_MATERIAL PROVIDED_
·····
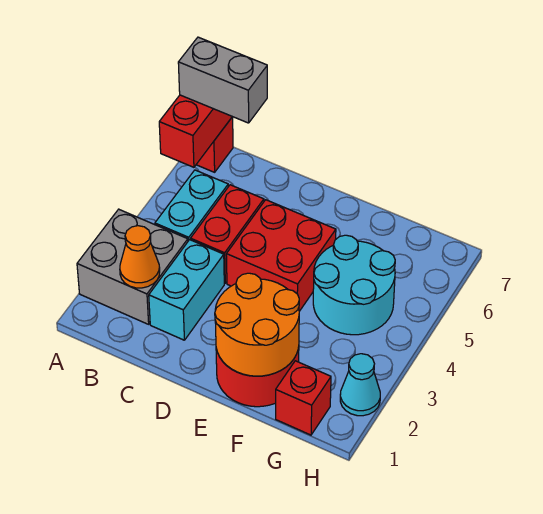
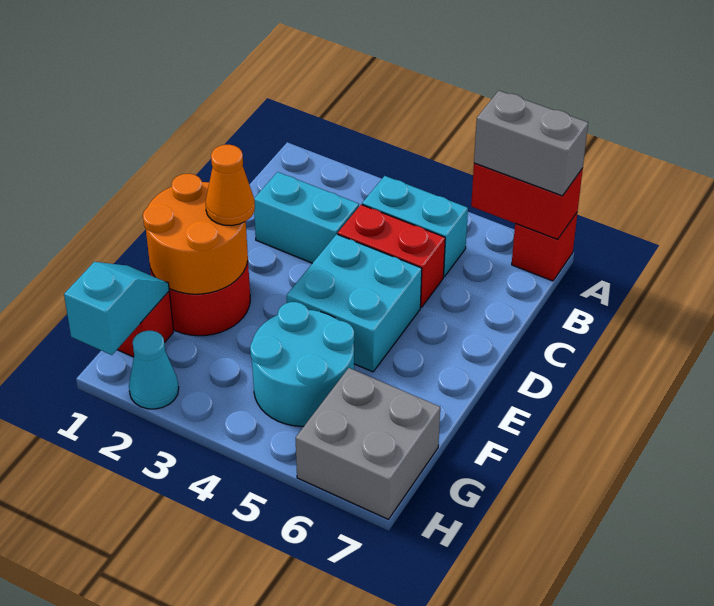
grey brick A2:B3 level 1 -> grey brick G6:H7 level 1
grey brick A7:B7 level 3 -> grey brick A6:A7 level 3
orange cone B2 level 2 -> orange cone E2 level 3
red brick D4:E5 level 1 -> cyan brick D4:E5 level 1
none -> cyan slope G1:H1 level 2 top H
·····
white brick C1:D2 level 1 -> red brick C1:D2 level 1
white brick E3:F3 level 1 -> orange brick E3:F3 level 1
·····
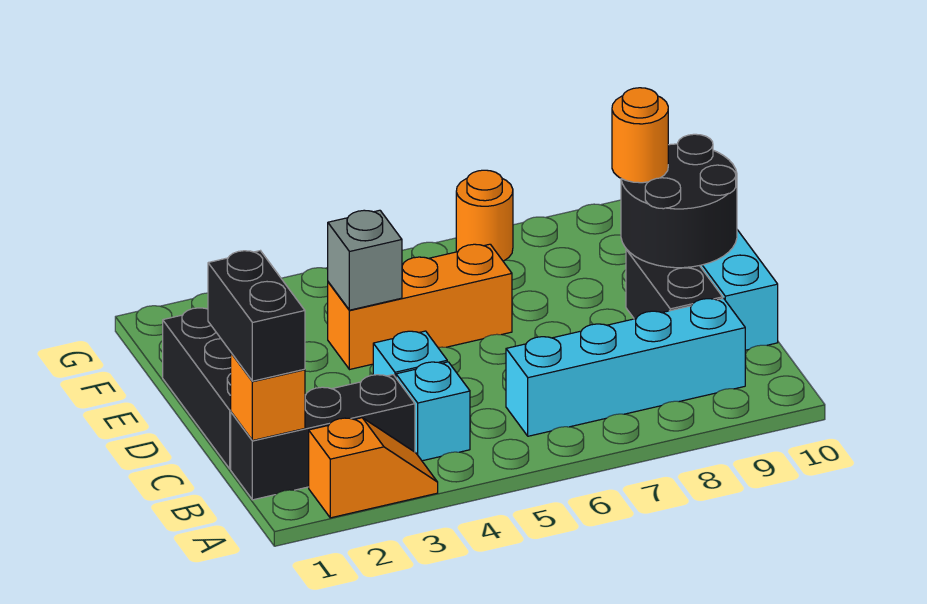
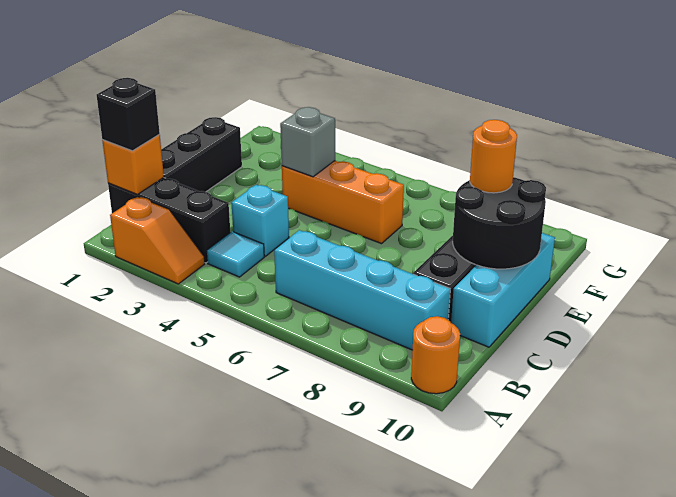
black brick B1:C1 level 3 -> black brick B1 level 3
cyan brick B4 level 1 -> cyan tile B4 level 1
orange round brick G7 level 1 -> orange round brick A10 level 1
·····
_EXERCISE BRIEF_
Give only the number of lines in the material above where the string "orange" appears.

_EXERCISE RESPONSE_
3